REQUIRED ACTION: What you give back must match the records below word for word.

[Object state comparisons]
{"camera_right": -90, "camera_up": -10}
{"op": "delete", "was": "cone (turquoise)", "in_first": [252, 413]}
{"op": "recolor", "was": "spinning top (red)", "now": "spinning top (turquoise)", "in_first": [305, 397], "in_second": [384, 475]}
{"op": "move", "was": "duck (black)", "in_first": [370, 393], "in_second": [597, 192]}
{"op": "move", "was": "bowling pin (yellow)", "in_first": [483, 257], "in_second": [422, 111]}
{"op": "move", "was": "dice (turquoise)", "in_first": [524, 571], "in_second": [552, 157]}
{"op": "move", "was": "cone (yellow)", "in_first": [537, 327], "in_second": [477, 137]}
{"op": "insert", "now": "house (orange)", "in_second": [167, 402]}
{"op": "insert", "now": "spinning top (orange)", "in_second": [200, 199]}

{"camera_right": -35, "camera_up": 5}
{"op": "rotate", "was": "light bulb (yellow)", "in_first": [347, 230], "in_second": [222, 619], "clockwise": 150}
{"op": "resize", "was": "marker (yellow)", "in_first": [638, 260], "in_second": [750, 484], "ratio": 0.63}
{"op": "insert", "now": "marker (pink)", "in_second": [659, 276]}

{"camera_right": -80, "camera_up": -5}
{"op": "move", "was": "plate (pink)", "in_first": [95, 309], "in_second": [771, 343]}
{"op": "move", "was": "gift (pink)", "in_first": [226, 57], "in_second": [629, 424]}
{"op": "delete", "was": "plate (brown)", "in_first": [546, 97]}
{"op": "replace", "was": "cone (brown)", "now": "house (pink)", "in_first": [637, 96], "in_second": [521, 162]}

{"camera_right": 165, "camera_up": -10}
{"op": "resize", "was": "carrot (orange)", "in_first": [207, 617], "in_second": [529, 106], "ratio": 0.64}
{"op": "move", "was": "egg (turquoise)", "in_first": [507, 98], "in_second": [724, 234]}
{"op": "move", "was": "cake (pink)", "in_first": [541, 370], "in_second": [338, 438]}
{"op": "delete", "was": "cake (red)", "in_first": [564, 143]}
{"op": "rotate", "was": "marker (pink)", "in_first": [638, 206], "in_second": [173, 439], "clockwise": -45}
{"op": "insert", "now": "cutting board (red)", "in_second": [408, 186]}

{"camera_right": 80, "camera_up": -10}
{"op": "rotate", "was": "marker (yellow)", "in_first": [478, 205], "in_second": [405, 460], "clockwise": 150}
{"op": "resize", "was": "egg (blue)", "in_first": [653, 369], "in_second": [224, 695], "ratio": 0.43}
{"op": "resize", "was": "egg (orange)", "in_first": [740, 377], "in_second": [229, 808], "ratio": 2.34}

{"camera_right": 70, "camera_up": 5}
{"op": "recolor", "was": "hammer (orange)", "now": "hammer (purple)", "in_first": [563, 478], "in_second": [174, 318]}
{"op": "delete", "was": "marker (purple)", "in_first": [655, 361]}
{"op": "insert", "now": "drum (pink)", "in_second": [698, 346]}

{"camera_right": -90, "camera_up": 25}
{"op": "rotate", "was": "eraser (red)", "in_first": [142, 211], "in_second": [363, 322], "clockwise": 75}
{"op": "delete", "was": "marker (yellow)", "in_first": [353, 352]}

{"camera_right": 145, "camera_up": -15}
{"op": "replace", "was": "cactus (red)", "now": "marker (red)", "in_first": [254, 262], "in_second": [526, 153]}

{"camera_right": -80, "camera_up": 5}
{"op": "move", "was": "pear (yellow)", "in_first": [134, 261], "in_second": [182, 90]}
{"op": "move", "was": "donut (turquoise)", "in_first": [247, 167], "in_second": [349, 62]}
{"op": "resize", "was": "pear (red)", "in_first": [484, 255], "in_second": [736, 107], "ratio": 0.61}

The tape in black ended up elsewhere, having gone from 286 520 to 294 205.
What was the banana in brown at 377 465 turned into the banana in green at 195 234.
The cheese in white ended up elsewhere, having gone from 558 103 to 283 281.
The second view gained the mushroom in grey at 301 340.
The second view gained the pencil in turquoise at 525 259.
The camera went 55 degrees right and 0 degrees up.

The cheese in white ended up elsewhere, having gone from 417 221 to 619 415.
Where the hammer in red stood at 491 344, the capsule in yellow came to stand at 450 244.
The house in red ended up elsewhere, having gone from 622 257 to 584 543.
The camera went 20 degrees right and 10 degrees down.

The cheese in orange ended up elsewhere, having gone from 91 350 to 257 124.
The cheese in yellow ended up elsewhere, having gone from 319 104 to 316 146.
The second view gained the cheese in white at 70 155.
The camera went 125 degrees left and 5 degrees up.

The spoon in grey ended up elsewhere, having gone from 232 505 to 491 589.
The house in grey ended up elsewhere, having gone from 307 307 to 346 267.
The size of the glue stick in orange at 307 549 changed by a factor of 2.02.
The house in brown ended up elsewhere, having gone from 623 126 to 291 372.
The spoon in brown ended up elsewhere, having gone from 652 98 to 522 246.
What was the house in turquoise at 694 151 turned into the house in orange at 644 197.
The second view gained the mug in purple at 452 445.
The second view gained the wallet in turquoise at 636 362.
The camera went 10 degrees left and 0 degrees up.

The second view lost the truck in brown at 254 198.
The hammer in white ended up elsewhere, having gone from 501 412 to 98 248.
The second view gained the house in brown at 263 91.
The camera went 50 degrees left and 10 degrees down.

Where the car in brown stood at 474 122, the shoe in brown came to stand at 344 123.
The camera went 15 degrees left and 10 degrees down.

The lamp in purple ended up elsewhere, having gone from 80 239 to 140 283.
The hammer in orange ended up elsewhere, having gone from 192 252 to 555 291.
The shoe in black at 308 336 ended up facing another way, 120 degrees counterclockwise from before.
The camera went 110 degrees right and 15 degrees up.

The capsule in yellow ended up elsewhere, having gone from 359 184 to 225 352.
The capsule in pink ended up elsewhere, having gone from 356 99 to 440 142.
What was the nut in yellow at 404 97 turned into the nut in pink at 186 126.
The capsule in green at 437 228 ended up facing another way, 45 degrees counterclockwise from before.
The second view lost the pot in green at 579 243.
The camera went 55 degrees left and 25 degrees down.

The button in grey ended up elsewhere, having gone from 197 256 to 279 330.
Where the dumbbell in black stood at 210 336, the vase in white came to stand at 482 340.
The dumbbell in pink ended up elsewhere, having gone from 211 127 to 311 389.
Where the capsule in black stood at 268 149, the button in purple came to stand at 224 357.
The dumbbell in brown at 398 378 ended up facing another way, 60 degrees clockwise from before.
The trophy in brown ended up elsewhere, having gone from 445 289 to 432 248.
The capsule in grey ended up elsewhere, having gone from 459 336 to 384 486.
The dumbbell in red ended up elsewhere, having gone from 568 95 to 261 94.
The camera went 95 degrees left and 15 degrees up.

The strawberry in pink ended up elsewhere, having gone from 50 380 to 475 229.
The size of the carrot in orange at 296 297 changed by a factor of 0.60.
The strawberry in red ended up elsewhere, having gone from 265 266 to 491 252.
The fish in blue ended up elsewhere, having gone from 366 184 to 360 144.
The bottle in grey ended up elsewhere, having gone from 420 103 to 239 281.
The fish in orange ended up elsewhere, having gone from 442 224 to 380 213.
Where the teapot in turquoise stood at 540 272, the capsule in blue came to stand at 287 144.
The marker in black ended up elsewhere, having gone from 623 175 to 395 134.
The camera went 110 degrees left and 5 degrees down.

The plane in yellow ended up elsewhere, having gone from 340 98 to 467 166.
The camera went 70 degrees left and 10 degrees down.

EXERCISE RESPONSE:
{"camera_right": -90, "camera_up": -10}
{"op": "delete", "was": "cone (turquoise)", "in_first": [252, 413]}
{"op": "recolor", "was": "spinning top (red)", "now": "spinning top (turquoise)", "in_first": [305, 397], "in_second": [384, 475]}
{"op": "move", "was": "duck (black)", "in_first": [370, 393], "in_second": [597, 192]}
{"op": "move", "was": "bowling pin (yellow)", "in_first": [483, 257], "in_second": [422, 111]}
{"op": "move", "was": "dice (turquoise)", "in_first": [524, 571], "in_second": [552, 157]}
{"op": "move", "was": "cone (yellow)", "in_first": [537, 327], "in_second": [477, 137]}
{"op": "insert", "now": "house (orange)", "in_second": [167, 402]}
{"op": "insert", "now": "spinning top (orange)", "in_second": [200, 199]}

{"camera_right": -35, "camera_up": 5}
{"op": "rotate", "was": "light bulb (yellow)", "in_first": [347, 230], "in_second": [222, 619], "clockwise": 150}
{"op": "resize", "was": "marker (yellow)", "in_first": [638, 260], "in_second": [750, 484], "ratio": 0.63}
{"op": "insert", "now": "marker (pink)", "in_second": [659, 276]}

{"camera_right": -80, "camera_up": -5}
{"op": "move", "was": "plate (pink)", "in_first": [95, 309], "in_second": [771, 343]}
{"op": "move", "was": "gift (pink)", "in_first": [226, 57], "in_second": [629, 424]}
{"op": "delete", "was": "plate (brown)", "in_first": [546, 97]}
{"op": "replace", "was": "cone (brown)", "now": "house (pink)", "in_first": [637, 96], "in_second": [521, 162]}

{"camera_right": 165, "camera_up": -10}
{"op": "resize", "was": "carrot (orange)", "in_first": [207, 617], "in_second": [529, 106], "ratio": 0.64}
{"op": "move", "was": "egg (turquoise)", "in_first": [507, 98], "in_second": [724, 234]}
{"op": "move", "was": "cake (pink)", "in_first": [541, 370], "in_second": [338, 438]}
{"op": "delete", "was": "cake (red)", "in_first": [564, 143]}
{"op": "rotate", "was": "marker (pink)", "in_first": [638, 206], "in_second": [173, 439], "clockwise": -45}
{"op": "insert", "now": "cutting board (red)", "in_second": [408, 186]}

{"camera_right": 80, "camera_up": -10}
{"op": "rotate", "was": "marker (yellow)", "in_first": [478, 205], "in_second": [405, 460], "clockwise": 150}
{"op": "resize", "was": "egg (blue)", "in_first": [653, 369], "in_second": [224, 695], "ratio": 0.43}
{"op": "resize", "was": "egg (orange)", "in_first": [740, 377], "in_second": [229, 808], "ratio": 2.34}

{"camera_right": 70, "camera_up": 5}
{"op": "recolor", "was": "hammer (orange)", "now": "hammer (purple)", "in_first": [563, 478], "in_second": [174, 318]}
{"op": "delete", "was": "marker (purple)", "in_first": [655, 361]}
{"op": "insert", "now": "drum (pink)", "in_second": [698, 346]}

{"camera_right": -90, "camera_up": 25}
{"op": "rotate", "was": "eraser (red)", "in_first": [142, 211], "in_second": [363, 322], "clockwise": 75}
{"op": "delete", "was": "marker (yellow)", "in_first": [353, 352]}

{"camera_right": 145, "camera_up": -15}
{"op": "replace", "was": "cactus (red)", "now": "marker (red)", "in_first": [254, 262], "in_second": [526, 153]}

{"camera_right": -80, "camera_up": 5}
{"op": "move", "was": "pear (yellow)", "in_first": [134, 261], "in_second": [182, 90]}
{"op": "move", "was": "donut (turquoise)", "in_first": [247, 167], "in_second": [349, 62]}
{"op": "resize", "was": "pear (red)", "in_first": [484, 255], "in_second": [736, 107], "ratio": 0.61}

The tape in black ended up elsewhere, having gone from 286 520 to 294 205.
What was the banana in brown at 377 465 turned into the banana in green at 195 234.
The cheese in white ended up elsewhere, having gone from 558 103 to 283 281.
The second view gained the mushroom in grey at 301 340.
The second view gained the pencil in turquoise at 525 259.
The camera went 55 degrees right and 0 degrees up.

The cheese in white ended up elsewhere, having gone from 417 221 to 619 415.
Where the hammer in red stood at 491 344, the capsule in yellow came to stand at 450 244.
The house in red ended up elsewhere, having gone from 622 257 to 584 543.
The camera went 20 degrees right and 10 degrees down.

The cheese in orange ended up elsewhere, having gone from 91 350 to 257 124.
The cheese in yellow ended up elsewhere, having gone from 319 104 to 316 146.
The second view gained the cheese in white at 70 155.
The camera went 125 degrees left and 5 degrees up.

The spoon in grey ended up elsewhere, having gone from 232 505 to 491 589.
The house in grey ended up elsewhere, having gone from 307 307 to 346 267.
The size of the glue stick in orange at 307 549 changed by a factor of 2.02.
The house in brown ended up elsewhere, having gone from 623 126 to 291 372.
The spoon in brown ended up elsewhere, having gone from 652 98 to 522 246.
What was the house in turquoise at 694 151 turned into the house in orange at 644 197.
The second view gained the mug in purple at 452 445.
The second view gained the wallet in turquoise at 636 362.
The camera went 10 degrees left and 0 degrees up.

The second view lost the truck in brown at 254 198.
The hammer in white ended up elsewhere, having gone from 501 412 to 98 248.
The second view gained the house in brown at 263 91.
The camera went 50 degrees left and 10 degrees down.

Where the car in brown stood at 474 122, the shoe in brown came to stand at 344 123.
The camera went 15 degrees left and 10 degrees down.

The lamp in purple ended up elsewhere, having gone from 80 239 to 140 283.
The hammer in orange ended up elsewhere, having gone from 192 252 to 555 291.
The shoe in black at 308 336 ended up facing another way, 120 degrees counterclockwise from before.
The camera went 110 degrees right and 15 degrees up.

The capsule in yellow ended up elsewhere, having gone from 359 184 to 225 352.
The capsule in pink ended up elsewhere, having gone from 356 99 to 440 142.
What was the nut in yellow at 404 97 turned into the nut in pink at 186 126.
The capsule in green at 437 228 ended up facing another way, 45 degrees counterclockwise from before.
The second view lost the pot in green at 579 243.
The camera went 55 degrees left and 25 degrees down.

The button in grey ended up elsewhere, having gone from 197 256 to 279 330.
Where the dumbbell in black stood at 210 336, the vase in white came to stand at 482 340.
The dumbbell in pink ended up elsewhere, having gone from 211 127 to 311 389.
Where the capsule in black stood at 268 149, the button in purple came to stand at 224 357.
The dumbbell in brown at 398 378 ended up facing another way, 60 degrees clockwise from before.
The trophy in brown ended up elsewhere, having gone from 445 289 to 432 248.
The capsule in grey ended up elsewhere, having gone from 459 336 to 384 486.
The dumbbell in red ended up elsewhere, having gone from 568 95 to 261 94.
The camera went 95 degrees left and 15 degrees up.

The strawberry in pink ended up elsewhere, having gone from 50 380 to 475 229.
The size of the carrot in orange at 296 297 changed by a factor of 0.60.
The strawberry in red ended up elsewhere, having gone from 265 266 to 491 252.
The fish in blue ended up elsewhere, having gone from 366 184 to 360 144.
The bottle in grey ended up elsewhere, having gone from 420 103 to 239 281.
The fish in orange ended up elsewhere, having gone from 442 224 to 380 213.
Where the teapot in turquoise stood at 540 272, the capsule in blue came to stand at 287 144.
The marker in black ended up elsewhere, having gone from 623 175 to 395 134.
The camera went 110 degrees left and 5 degrees down.

The plane in yellow ended up elsewhere, having gone from 340 98 to 467 166.
The camera went 70 degrees left and 10 degrees down.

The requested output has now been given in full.